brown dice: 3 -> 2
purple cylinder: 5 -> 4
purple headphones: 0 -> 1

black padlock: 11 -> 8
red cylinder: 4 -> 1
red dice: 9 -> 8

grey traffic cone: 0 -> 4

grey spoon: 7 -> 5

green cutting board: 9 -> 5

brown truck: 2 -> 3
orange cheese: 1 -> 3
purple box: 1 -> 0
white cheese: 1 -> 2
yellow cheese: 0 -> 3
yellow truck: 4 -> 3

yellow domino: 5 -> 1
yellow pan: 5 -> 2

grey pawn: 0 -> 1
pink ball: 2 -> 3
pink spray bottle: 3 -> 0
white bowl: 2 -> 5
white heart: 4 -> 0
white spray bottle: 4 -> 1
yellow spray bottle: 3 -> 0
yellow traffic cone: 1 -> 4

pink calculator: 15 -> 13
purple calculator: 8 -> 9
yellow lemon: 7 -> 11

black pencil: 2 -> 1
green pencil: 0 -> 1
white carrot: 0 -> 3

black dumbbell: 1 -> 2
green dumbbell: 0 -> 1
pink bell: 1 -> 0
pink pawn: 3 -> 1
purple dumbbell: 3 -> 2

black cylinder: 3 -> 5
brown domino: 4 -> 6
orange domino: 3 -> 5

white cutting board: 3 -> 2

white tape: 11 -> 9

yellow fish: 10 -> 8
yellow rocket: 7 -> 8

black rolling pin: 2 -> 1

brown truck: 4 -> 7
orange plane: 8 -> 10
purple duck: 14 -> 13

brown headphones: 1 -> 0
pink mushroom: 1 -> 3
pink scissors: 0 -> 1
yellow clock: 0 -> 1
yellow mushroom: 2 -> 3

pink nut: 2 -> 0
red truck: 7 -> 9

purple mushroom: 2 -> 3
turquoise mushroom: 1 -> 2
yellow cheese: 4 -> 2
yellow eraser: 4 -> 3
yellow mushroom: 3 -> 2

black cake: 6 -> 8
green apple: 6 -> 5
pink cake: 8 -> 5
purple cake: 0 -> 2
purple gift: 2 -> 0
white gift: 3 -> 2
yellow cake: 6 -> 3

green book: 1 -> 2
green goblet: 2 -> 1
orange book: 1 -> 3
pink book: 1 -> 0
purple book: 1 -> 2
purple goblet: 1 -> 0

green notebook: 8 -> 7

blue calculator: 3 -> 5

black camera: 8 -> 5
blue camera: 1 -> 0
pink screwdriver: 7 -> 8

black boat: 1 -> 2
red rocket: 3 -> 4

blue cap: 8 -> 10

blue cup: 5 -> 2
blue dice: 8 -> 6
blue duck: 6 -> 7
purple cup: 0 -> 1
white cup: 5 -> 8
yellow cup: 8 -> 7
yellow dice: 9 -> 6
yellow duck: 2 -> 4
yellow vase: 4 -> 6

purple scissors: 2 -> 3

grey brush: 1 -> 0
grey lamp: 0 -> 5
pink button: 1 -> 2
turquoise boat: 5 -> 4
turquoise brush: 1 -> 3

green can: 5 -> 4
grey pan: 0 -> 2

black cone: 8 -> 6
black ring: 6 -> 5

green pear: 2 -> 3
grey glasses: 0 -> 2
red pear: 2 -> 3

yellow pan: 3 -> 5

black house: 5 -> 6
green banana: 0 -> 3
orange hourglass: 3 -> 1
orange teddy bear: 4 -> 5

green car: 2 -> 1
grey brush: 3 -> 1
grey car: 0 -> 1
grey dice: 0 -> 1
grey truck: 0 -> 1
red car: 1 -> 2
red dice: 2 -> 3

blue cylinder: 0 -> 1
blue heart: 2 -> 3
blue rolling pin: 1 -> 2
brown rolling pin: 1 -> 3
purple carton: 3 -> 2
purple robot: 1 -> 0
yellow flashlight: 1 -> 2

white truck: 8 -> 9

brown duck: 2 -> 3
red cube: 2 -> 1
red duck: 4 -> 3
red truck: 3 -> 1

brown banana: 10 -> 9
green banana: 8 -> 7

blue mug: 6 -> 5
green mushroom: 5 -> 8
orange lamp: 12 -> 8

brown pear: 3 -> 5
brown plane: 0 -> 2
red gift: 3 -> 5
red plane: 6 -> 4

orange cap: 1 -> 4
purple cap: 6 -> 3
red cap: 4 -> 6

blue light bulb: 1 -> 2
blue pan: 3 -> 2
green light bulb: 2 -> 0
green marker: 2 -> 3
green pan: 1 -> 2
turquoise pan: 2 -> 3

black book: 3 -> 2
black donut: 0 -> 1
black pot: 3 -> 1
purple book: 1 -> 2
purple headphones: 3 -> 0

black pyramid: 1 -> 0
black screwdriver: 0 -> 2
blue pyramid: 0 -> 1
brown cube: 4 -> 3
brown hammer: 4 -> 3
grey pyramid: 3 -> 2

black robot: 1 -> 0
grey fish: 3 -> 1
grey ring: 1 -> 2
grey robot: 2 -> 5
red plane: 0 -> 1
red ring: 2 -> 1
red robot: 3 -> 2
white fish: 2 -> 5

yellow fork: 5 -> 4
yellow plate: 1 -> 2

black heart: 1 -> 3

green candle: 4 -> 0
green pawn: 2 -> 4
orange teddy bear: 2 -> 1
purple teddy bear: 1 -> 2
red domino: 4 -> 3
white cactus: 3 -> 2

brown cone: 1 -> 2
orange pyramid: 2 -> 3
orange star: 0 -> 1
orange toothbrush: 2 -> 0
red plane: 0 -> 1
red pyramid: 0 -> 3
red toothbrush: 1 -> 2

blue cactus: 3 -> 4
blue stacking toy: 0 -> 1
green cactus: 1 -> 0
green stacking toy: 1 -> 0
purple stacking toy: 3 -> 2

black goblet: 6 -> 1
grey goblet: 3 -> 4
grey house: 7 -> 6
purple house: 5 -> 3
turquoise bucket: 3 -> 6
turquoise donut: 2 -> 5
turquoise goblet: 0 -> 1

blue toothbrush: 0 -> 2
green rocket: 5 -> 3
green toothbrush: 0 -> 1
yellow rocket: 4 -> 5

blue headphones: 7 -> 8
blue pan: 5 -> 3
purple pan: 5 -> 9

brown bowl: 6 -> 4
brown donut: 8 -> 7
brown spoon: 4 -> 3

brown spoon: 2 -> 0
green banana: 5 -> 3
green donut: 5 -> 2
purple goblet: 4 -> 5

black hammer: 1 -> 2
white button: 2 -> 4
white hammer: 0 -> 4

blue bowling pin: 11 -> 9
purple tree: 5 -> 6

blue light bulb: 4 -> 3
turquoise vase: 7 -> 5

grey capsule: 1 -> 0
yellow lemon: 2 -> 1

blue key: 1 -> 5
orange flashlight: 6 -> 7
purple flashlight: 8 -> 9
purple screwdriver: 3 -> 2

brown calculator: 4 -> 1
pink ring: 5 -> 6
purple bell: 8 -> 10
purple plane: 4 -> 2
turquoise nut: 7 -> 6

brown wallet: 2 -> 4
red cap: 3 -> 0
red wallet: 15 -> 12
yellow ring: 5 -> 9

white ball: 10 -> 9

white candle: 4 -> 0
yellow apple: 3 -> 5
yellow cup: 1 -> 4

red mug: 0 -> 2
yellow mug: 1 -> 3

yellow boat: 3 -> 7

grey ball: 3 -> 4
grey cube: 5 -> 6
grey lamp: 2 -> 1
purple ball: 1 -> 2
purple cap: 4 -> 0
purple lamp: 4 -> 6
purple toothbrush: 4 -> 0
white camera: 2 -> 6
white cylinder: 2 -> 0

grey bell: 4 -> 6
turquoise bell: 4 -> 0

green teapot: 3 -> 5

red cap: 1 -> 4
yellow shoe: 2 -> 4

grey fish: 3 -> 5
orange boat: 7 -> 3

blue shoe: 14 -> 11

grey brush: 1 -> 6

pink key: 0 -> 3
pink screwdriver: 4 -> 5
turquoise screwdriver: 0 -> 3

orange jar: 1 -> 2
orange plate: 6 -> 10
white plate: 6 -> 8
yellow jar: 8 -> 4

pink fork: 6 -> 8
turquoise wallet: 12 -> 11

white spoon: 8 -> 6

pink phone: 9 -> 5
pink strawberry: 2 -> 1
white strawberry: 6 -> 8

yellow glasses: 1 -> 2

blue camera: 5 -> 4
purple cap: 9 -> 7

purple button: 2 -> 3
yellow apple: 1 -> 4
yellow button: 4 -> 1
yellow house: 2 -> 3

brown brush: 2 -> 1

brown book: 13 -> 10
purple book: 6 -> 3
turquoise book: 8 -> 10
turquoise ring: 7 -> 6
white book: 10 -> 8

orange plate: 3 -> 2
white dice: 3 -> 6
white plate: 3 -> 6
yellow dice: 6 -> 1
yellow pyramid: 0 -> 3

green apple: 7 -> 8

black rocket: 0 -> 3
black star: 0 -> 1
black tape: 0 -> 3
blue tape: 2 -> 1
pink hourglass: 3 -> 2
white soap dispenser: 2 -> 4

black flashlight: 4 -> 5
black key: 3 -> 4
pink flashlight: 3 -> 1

*WHAT YOU ARE ASKED TO DO*
Return each line of the data above that includes the word "goblet".

*ANSWER FOR THIS EXERCISE*
green goblet: 2 -> 1
purple goblet: 1 -> 0
black goblet: 6 -> 1
grey goblet: 3 -> 4
turquoise goblet: 0 -> 1
purple goblet: 4 -> 5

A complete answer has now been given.